ACTIVITY: Every record must be repeated exactly; omit any pictures they contain.

Revision tracking records:

BEGIN

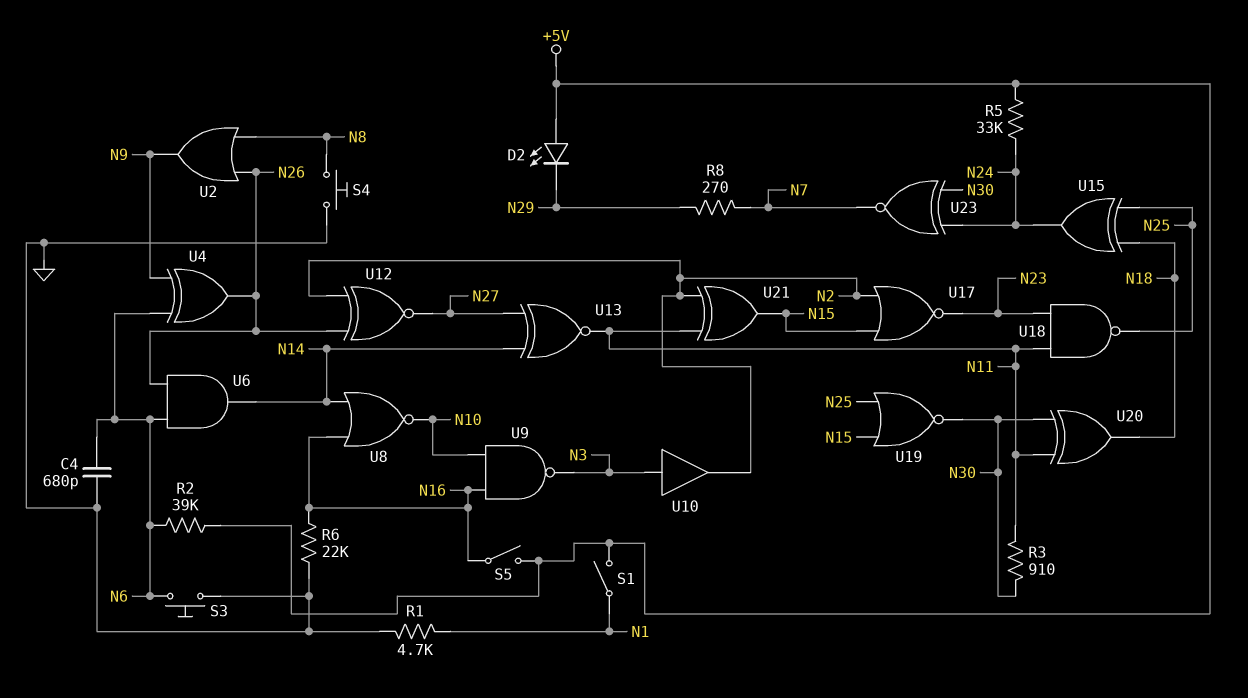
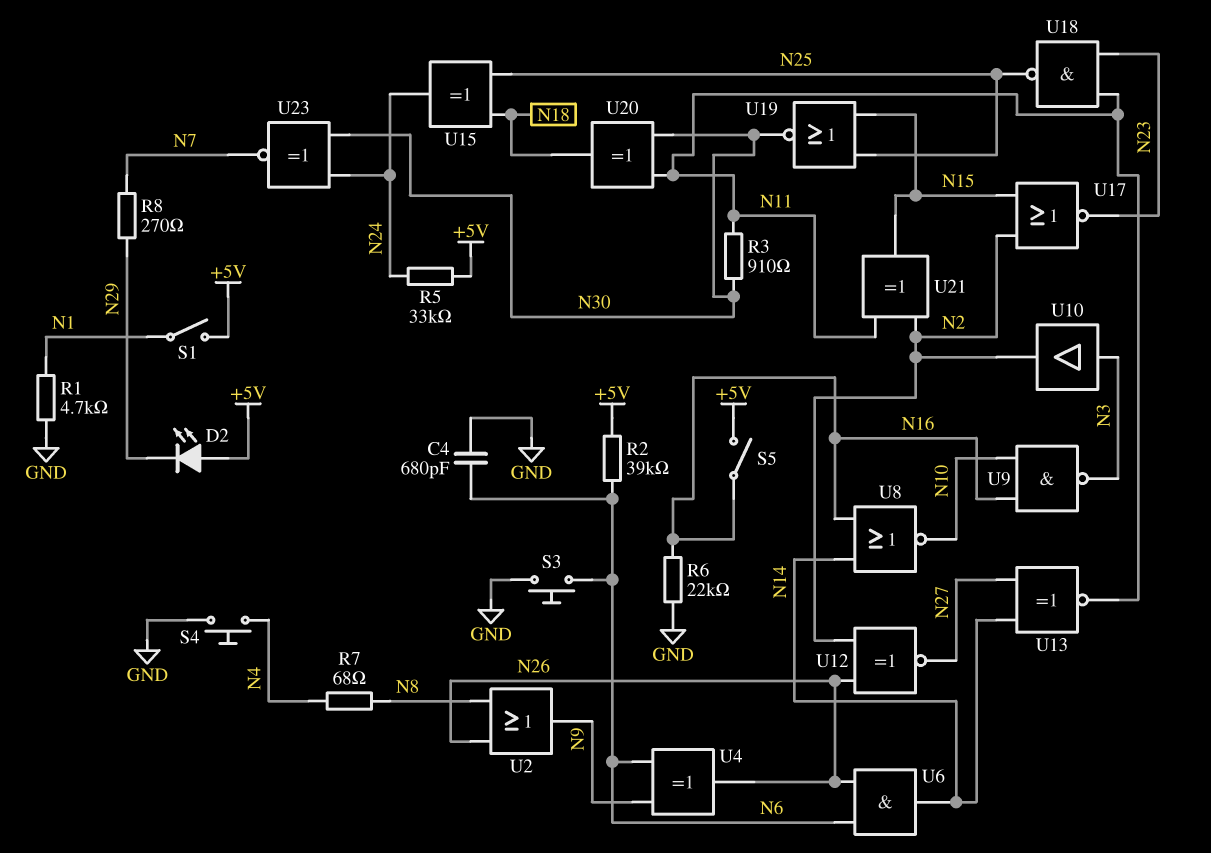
R7: none -> 68 (N4, N8)
S4: button (GND, N8) -> button (GND, N4)

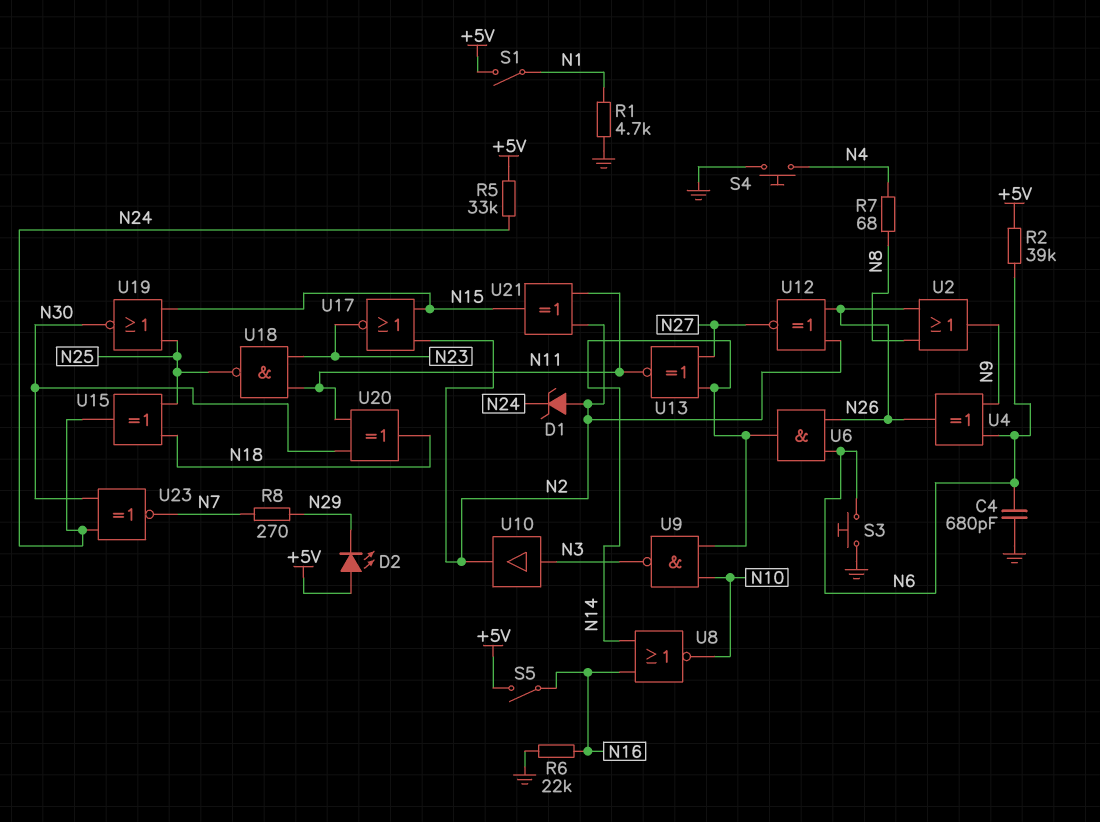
D1: none -> zener (A N2, K N24)
R3: 910 (N11, N30) -> none
U9: NAND (in N10, in N16, out N3) -> NAND (in N10, in N14, out N3)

END

SOLUTION TO THE EXERCISE:
R7: none -> 68 (N4, N8)
S4: button (GND, N8) -> button (GND, N4)

D1: none -> zener (A N2, K N24)
R3: 910 (N11, N30) -> none
U9: NAND (in N10, in N16, out N3) -> NAND (in N10, in N14, out N3)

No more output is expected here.